Give the entries again exactly; drop the pictures.

--- Raw data ---

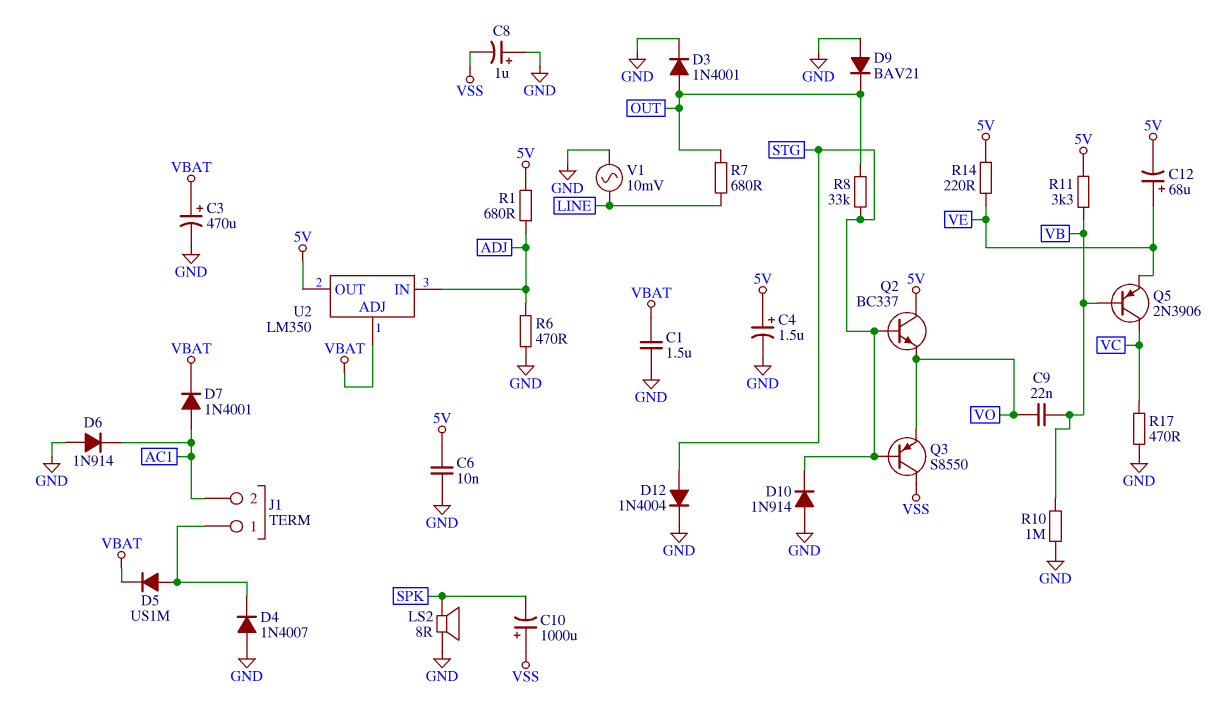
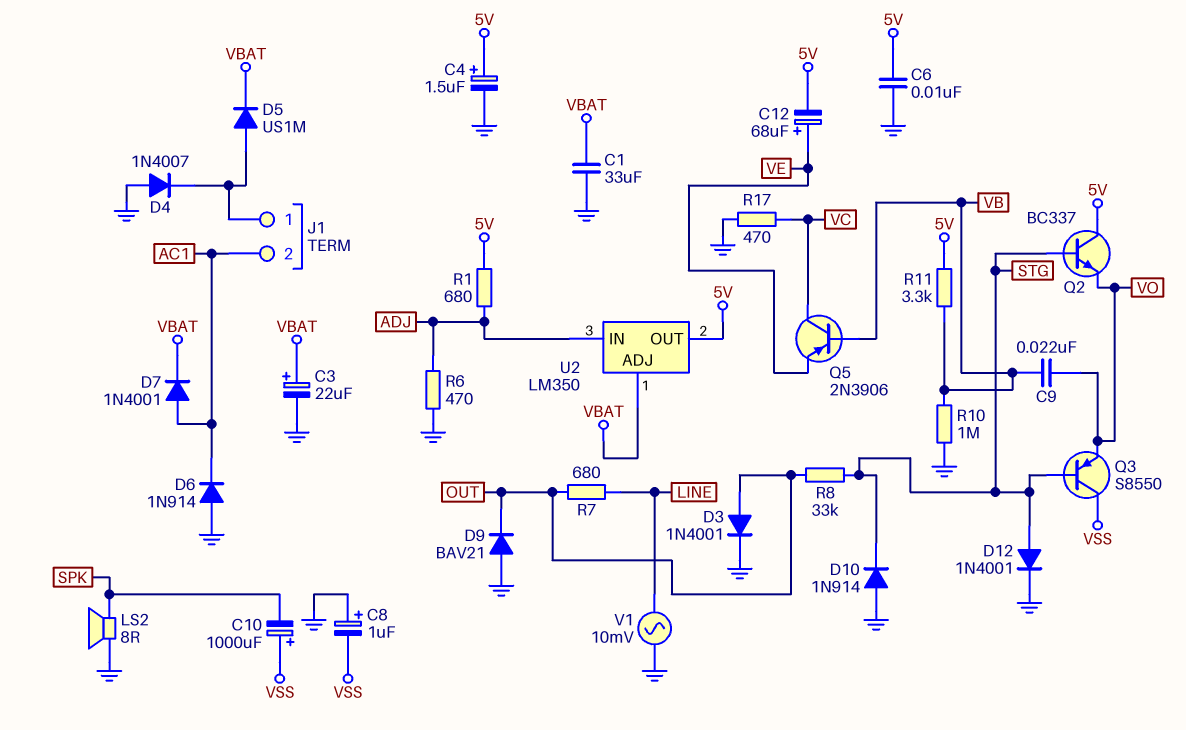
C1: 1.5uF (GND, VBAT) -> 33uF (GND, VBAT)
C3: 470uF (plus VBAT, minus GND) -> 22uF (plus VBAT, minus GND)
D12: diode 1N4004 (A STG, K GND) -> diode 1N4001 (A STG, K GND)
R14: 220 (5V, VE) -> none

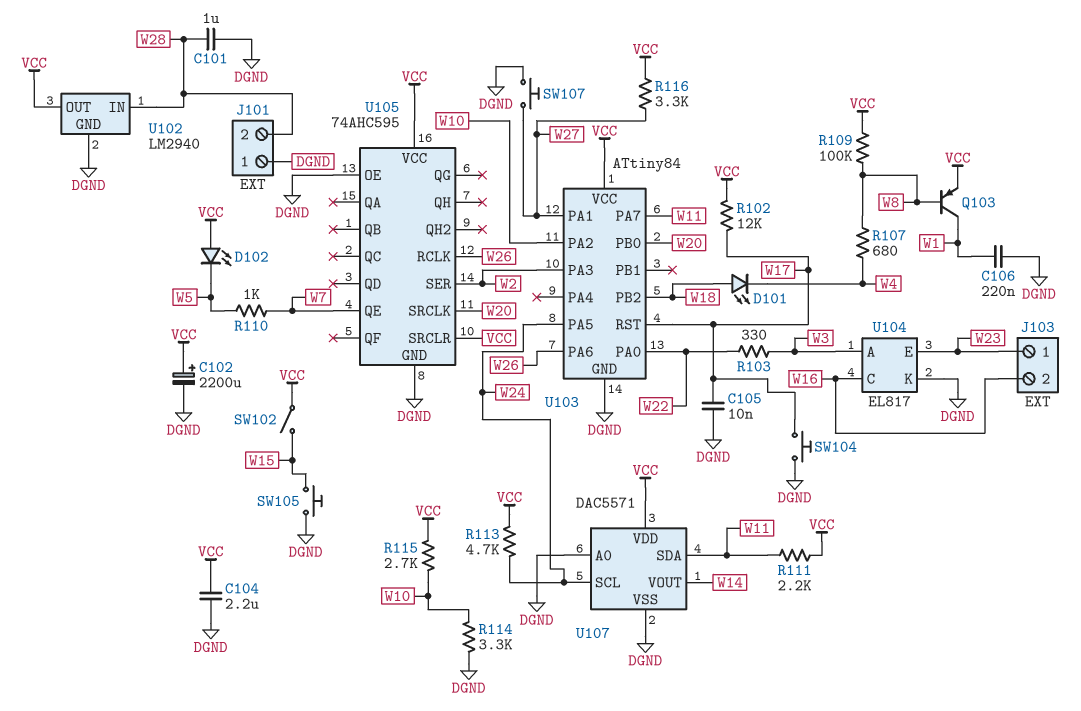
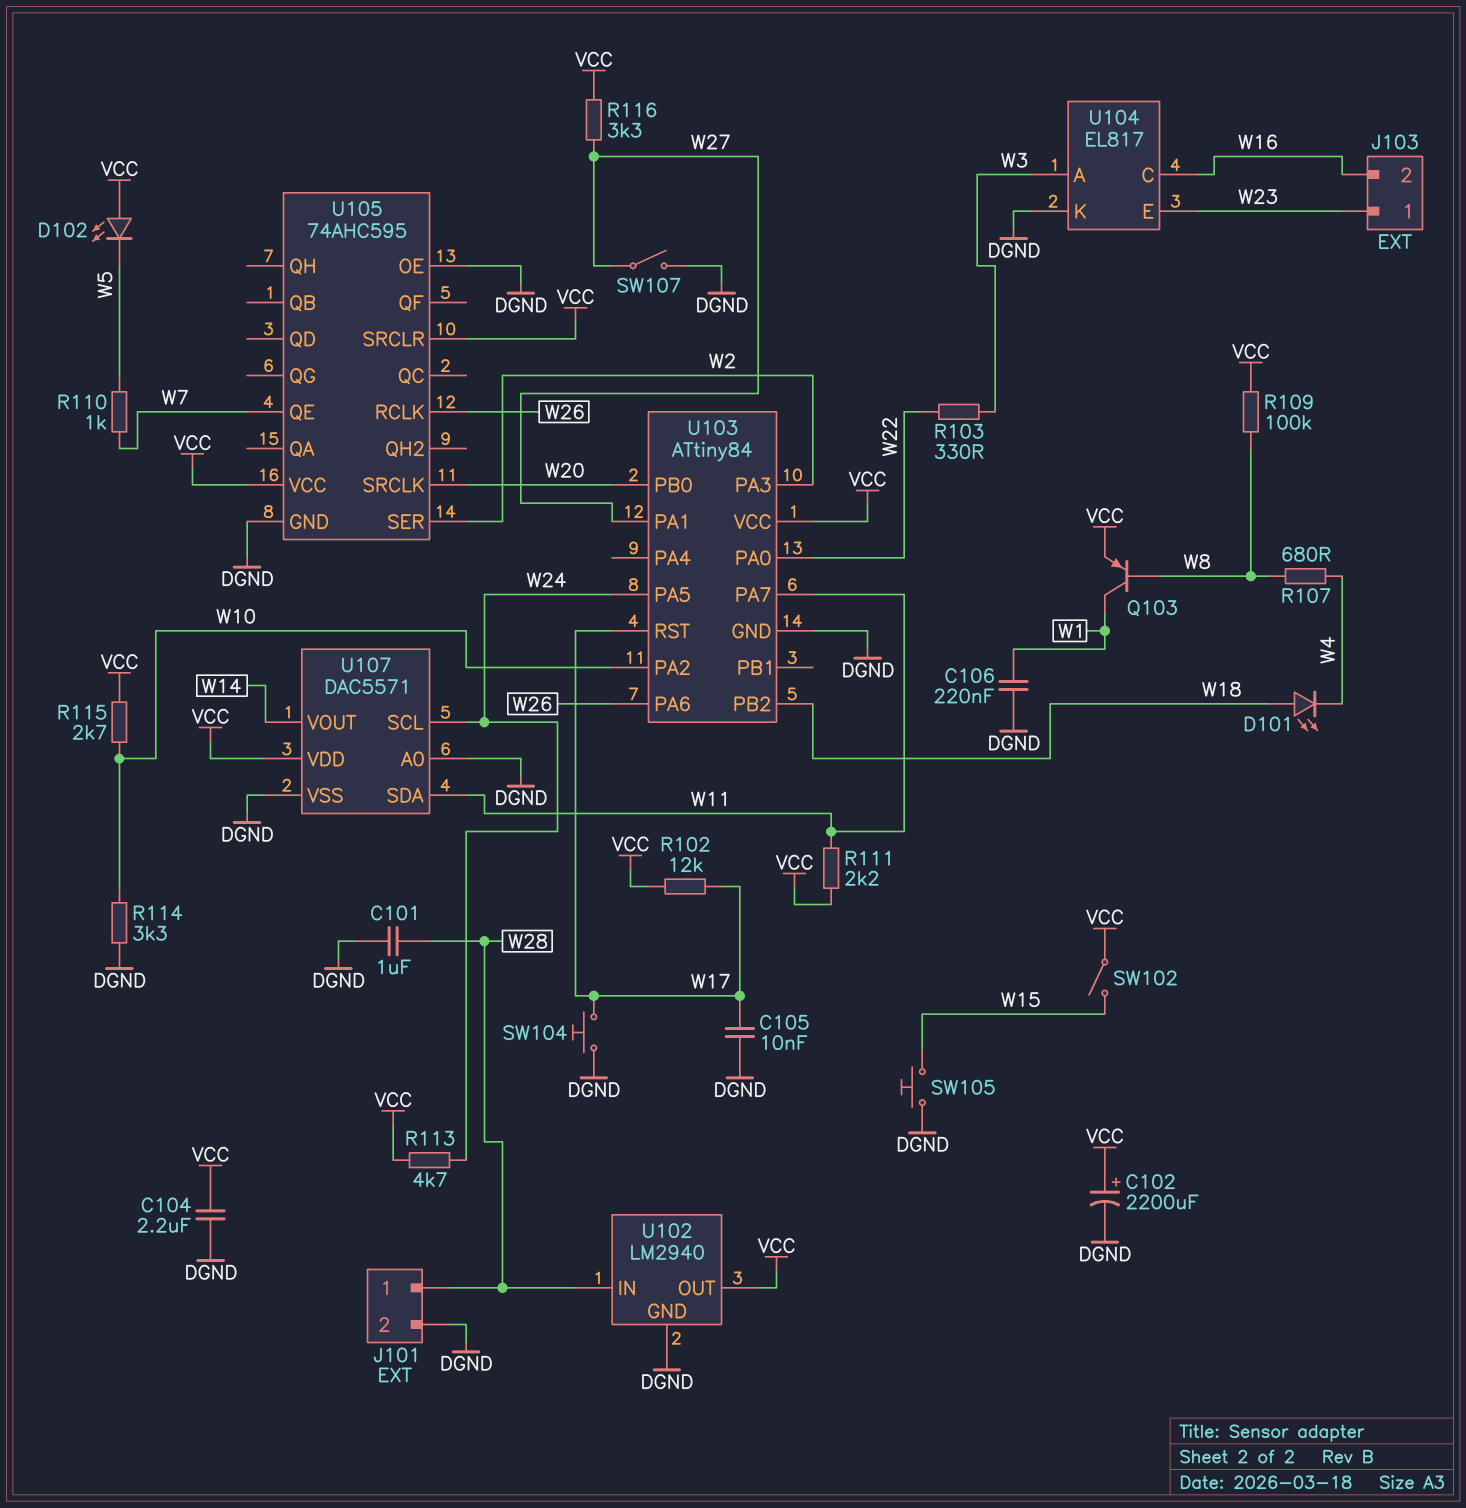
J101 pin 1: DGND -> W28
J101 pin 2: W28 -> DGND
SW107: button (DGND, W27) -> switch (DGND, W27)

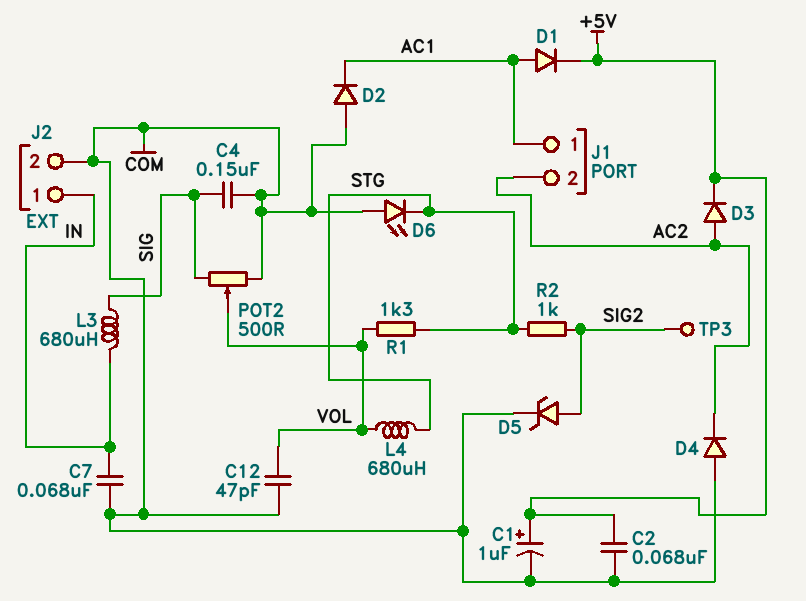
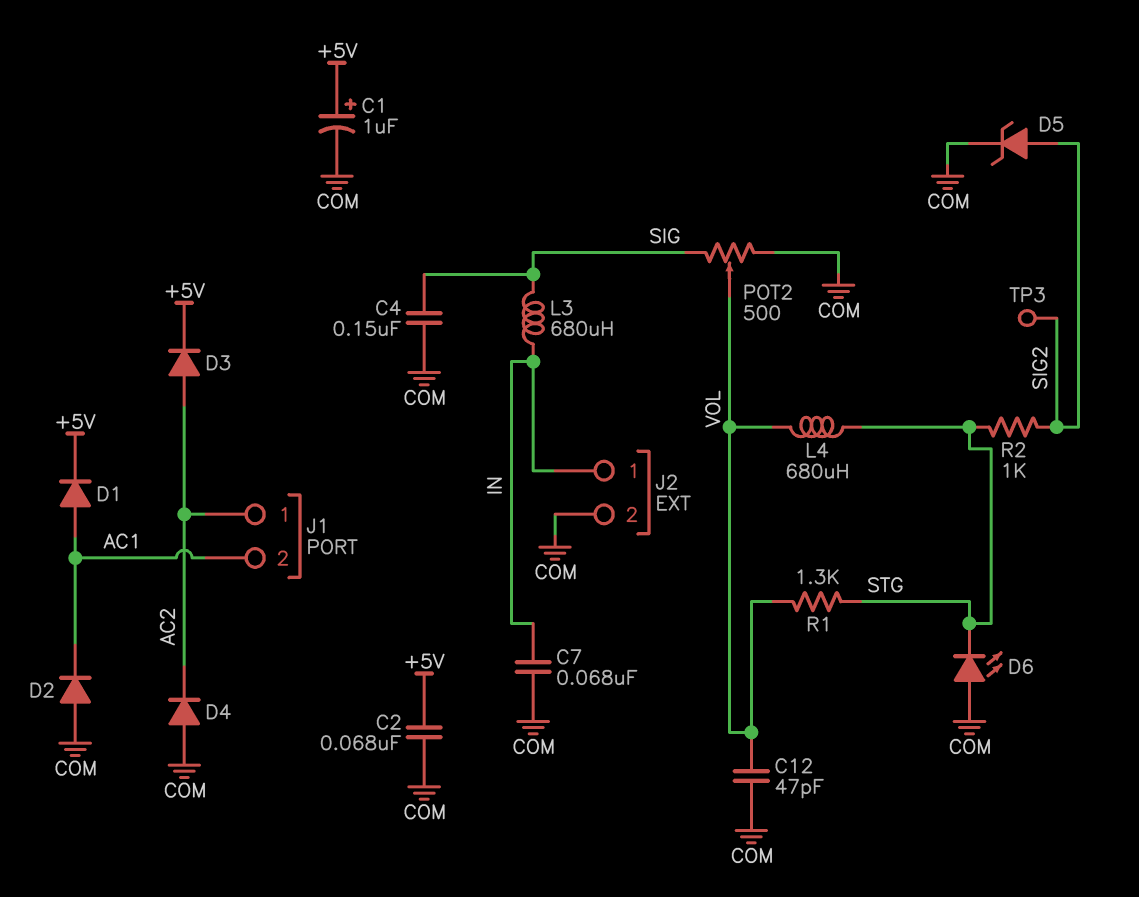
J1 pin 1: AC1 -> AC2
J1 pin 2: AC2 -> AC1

---

_Solution for this task:_
C1: 1.5uF (GND, VBAT) -> 33uF (GND, VBAT)
C3: 470uF (plus VBAT, minus GND) -> 22uF (plus VBAT, minus GND)
D12: diode 1N4004 (A STG, K GND) -> diode 1N4001 (A STG, K GND)
R14: 220 (5V, VE) -> none

J101 pin 1: DGND -> W28
J101 pin 2: W28 -> DGND
SW107: button (DGND, W27) -> switch (DGND, W27)

J1 pin 1: AC1 -> AC2
J1 pin 2: AC2 -> AC1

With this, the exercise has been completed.